**Problem statement:** How many lines in these records include the string "green"? Reply with that number alone.

════════

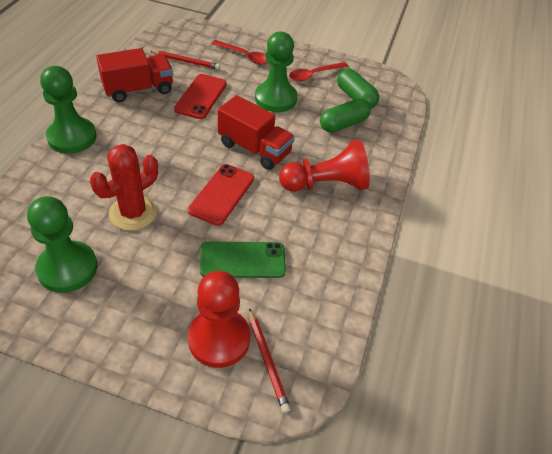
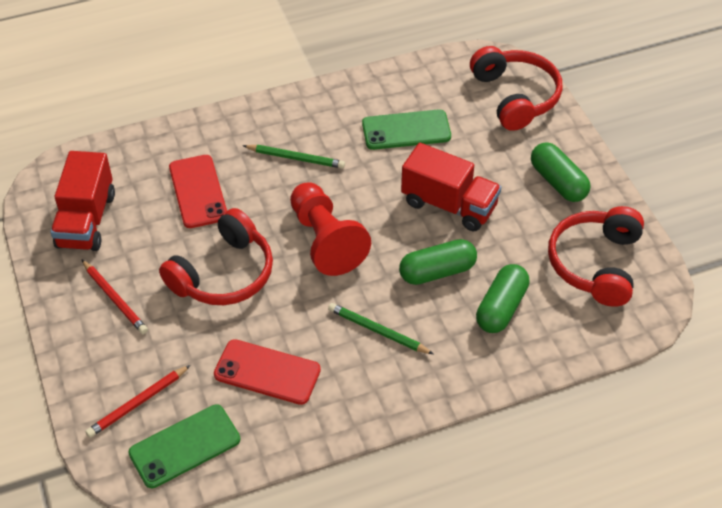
green capsule: 2 -> 3
green pawn: 3 -> 0
green pencil: 0 -> 2
green phone: 1 -> 2
red cactus: 1 -> 0
red headphones: 0 -> 3
red pawn: 2 -> 1
red spoon: 2 -> 0

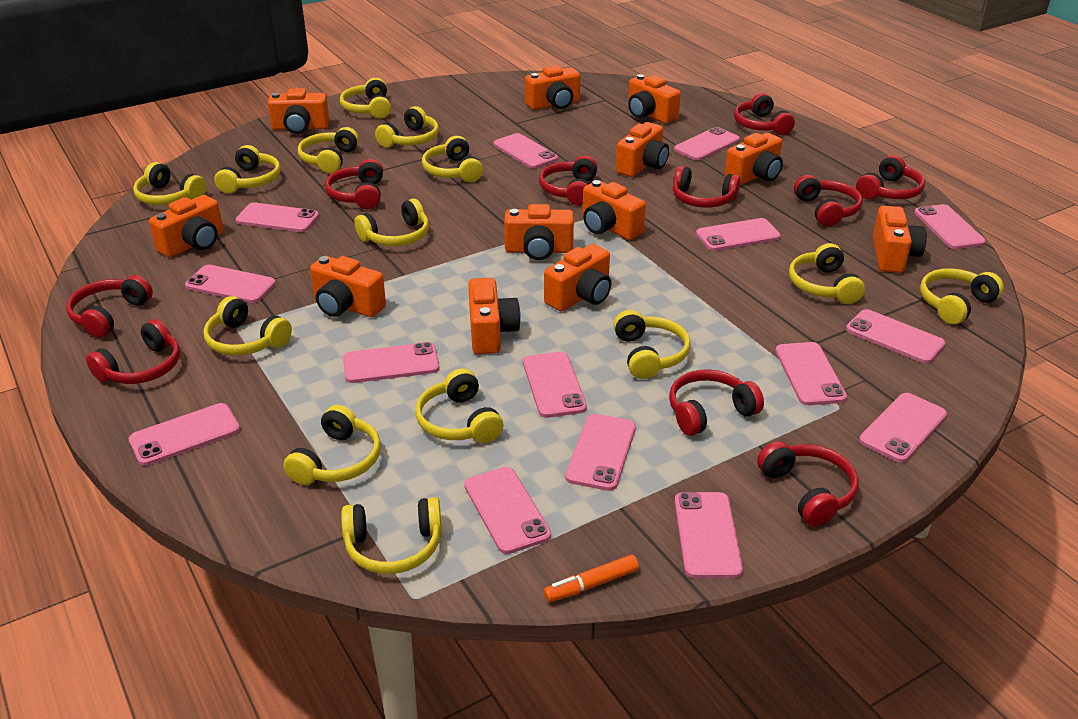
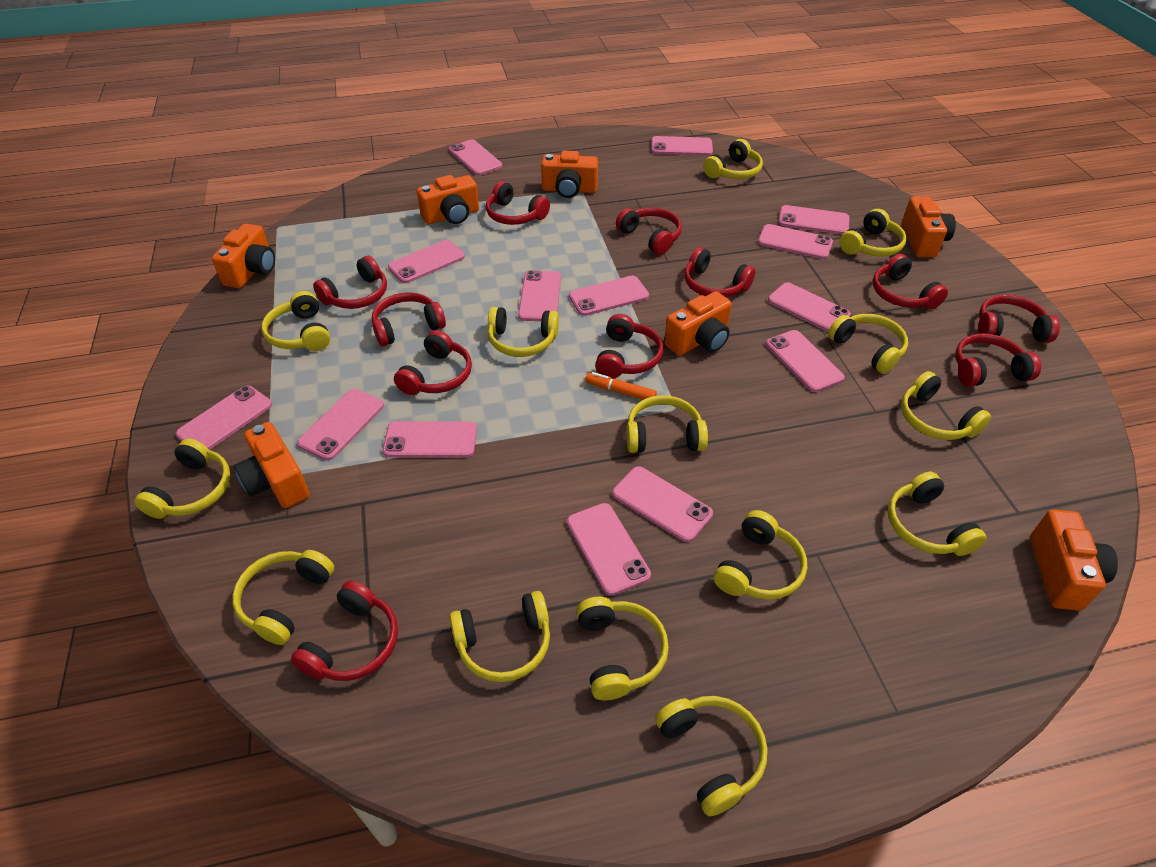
orange camera: 12 -> 7
pink phone: 15 -> 14
red headphones: 10 -> 11

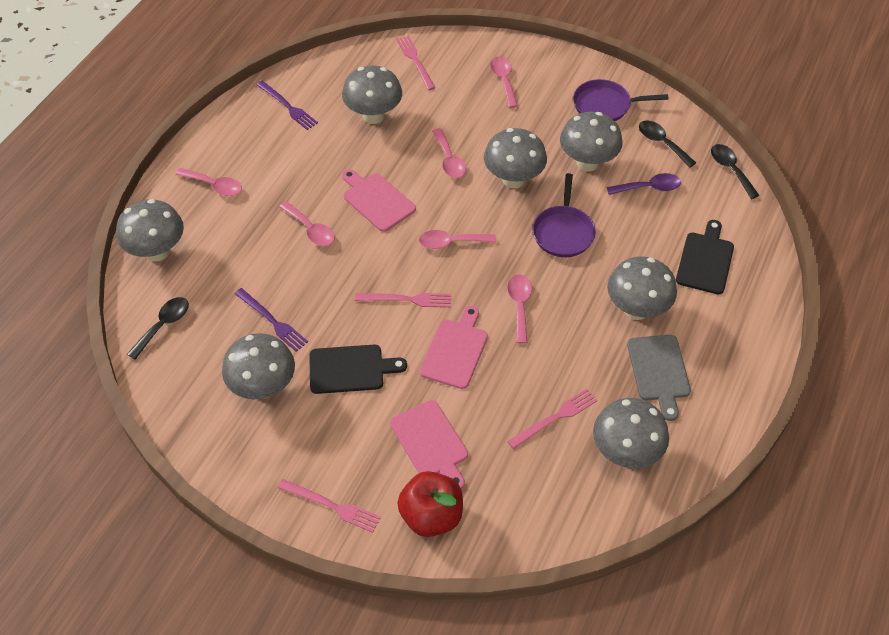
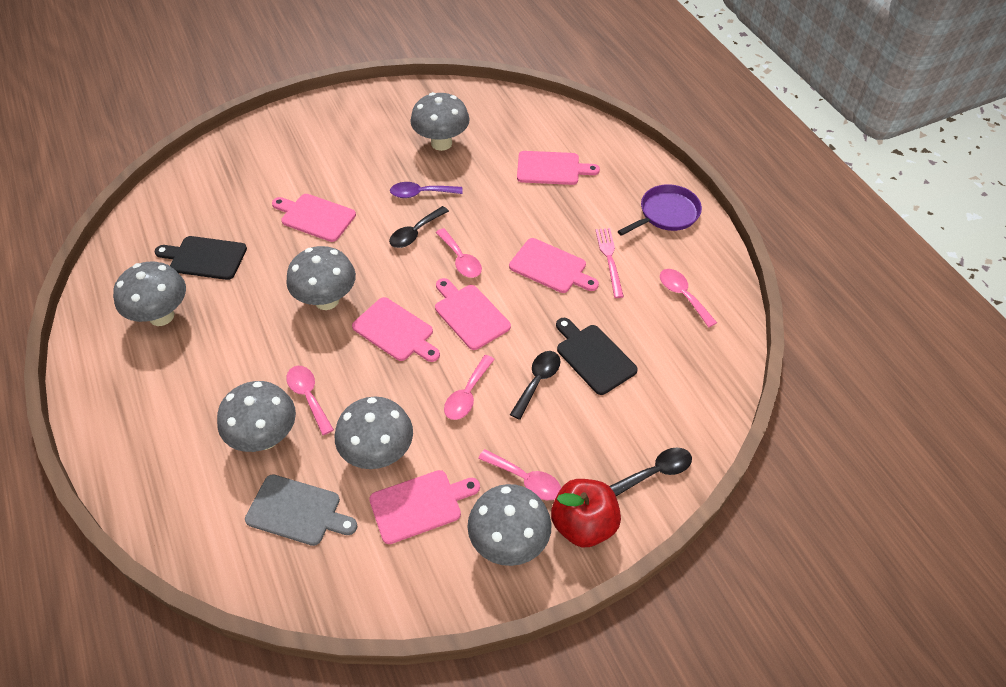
grey mushroom: 7 -> 6
pink cutting board: 3 -> 6
pink fork: 4 -> 1
pink spoon: 6 -> 5
purple fork: 2 -> 0
purple pan: 2 -> 1

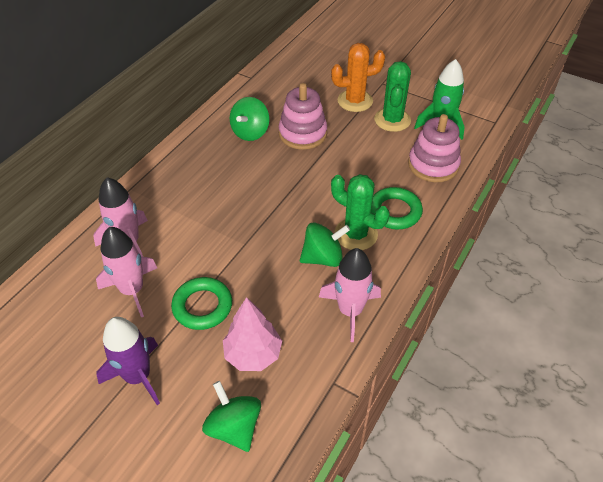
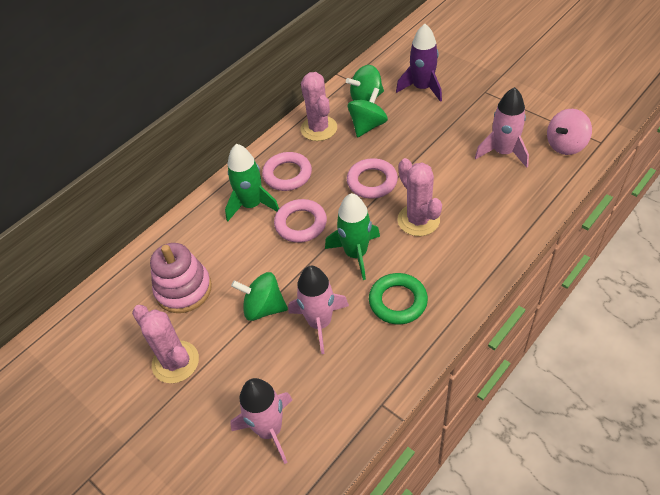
green cactus: 2 -> 0
green ring: 2 -> 1
green rocket: 1 -> 2
orange cactus: 1 -> 0
pink cactus: 0 -> 3
pink ring: 0 -> 3
pink spinning top: 0 -> 1
pink stacking toy: 2 -> 1
pink tree: 1 -> 0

════════

**The answer:** 7